Colored object listings
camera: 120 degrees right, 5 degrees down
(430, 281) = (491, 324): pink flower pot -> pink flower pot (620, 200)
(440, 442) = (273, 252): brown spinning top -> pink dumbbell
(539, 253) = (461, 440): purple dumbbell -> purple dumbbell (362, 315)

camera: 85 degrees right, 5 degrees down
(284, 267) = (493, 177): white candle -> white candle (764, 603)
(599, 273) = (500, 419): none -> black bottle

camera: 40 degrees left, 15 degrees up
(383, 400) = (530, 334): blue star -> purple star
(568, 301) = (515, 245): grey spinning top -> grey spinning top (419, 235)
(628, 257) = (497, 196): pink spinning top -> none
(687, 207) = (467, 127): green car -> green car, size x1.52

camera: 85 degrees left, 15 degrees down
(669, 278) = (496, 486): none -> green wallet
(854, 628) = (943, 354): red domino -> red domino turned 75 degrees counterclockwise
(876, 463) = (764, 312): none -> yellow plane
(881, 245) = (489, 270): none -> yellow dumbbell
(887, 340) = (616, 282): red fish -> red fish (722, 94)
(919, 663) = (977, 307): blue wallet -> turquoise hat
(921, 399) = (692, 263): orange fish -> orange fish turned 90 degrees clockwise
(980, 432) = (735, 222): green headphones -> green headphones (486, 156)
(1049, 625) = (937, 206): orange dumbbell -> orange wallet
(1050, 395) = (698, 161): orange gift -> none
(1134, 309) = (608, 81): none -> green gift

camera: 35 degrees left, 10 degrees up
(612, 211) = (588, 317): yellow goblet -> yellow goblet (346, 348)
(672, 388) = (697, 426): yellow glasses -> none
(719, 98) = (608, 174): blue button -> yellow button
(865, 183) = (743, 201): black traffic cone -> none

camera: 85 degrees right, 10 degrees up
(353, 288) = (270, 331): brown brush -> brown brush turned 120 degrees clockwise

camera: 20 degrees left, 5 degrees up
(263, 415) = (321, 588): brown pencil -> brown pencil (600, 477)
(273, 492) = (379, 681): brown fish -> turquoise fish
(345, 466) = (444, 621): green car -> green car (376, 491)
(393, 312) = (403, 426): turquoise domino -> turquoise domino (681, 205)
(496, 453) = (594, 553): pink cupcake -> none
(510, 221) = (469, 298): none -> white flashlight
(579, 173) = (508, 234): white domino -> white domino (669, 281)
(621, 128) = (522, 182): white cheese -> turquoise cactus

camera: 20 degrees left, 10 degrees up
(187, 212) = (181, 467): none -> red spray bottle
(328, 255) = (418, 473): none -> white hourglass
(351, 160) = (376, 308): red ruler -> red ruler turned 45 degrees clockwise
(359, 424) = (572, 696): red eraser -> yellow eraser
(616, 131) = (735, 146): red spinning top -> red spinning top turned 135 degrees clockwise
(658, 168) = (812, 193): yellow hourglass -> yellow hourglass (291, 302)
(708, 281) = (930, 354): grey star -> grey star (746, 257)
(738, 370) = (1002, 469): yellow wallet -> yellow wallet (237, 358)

- _To do_: Above are the records; copy exactly the lines from the line with "camera: 20 degrees left, 5 degrees up" through the line with "(328, 255) = (418, 473): none", both included.

- _Solved exercise_:
camera: 20 degrees left, 5 degrees up
(263, 415) = (321, 588): brown pencil -> brown pencil (600, 477)
(273, 492) = (379, 681): brown fish -> turquoise fish
(345, 466) = (444, 621): green car -> green car (376, 491)
(393, 312) = (403, 426): turquoise domino -> turquoise domino (681, 205)
(496, 453) = (594, 553): pink cupcake -> none
(510, 221) = (469, 298): none -> white flashlight
(579, 173) = (508, 234): white domino -> white domino (669, 281)
(621, 128) = (522, 182): white cheese -> turquoise cactus

camera: 20 degrees left, 10 degrees up
(187, 212) = (181, 467): none -> red spray bottle
(328, 255) = (418, 473): none -> white hourglass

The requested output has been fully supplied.